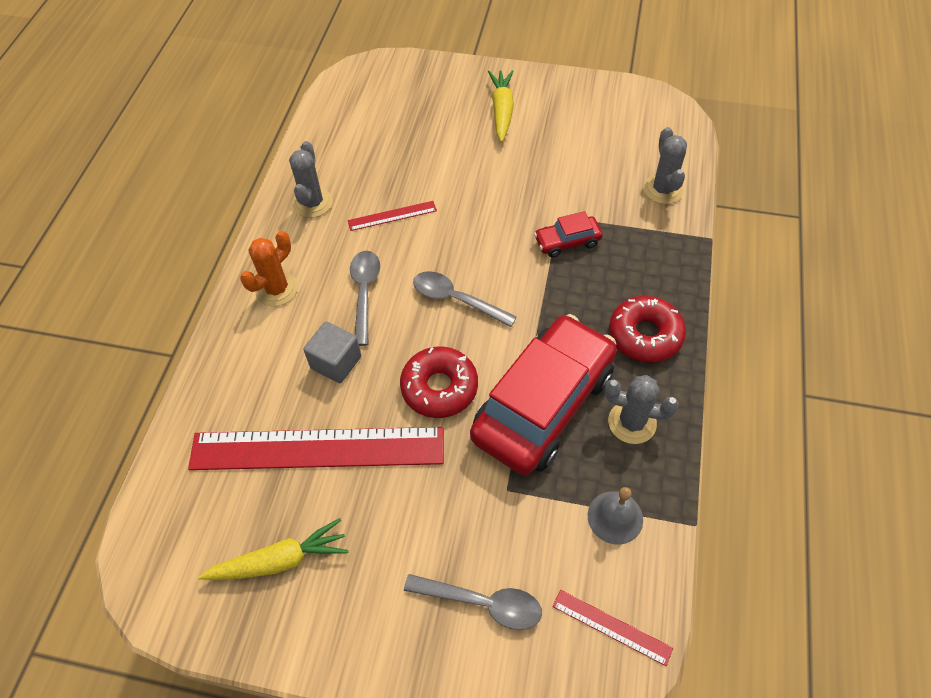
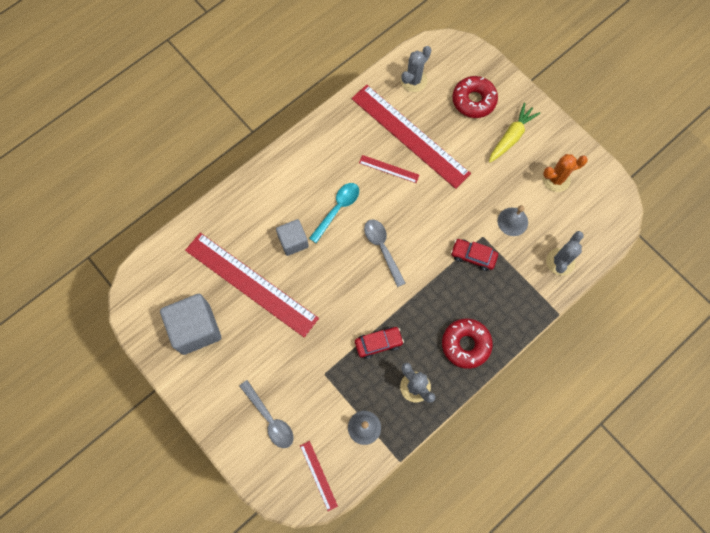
camera: 35 degrees right, 15 degrees up
(277, 289) = (294, 174): orange cactus -> orange cactus (556, 179)
(280, 560) = (196, 329): yellow carrot -> grey cube
(313, 203) = (351, 129): grey cactus -> grey cactus (413, 80)
(364, 293) = (337, 209): grey spoon -> turquoise spoon
(388, 171) = (410, 135): none -> red ruler
(439, 387) = (334, 294): red donut -> red donut (473, 100)
(543, 404) = (378, 343): red car -> red car, size x0.43
(577, 183) = (512, 221): none -> grey bell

- - -

Work to be completed: Scan the lines above for the word "cactus" and copy every one where it occurs.

Result:
(277, 289) = (294, 174): orange cactus -> orange cactus (556, 179)
(313, 203) = (351, 129): grey cactus -> grey cactus (413, 80)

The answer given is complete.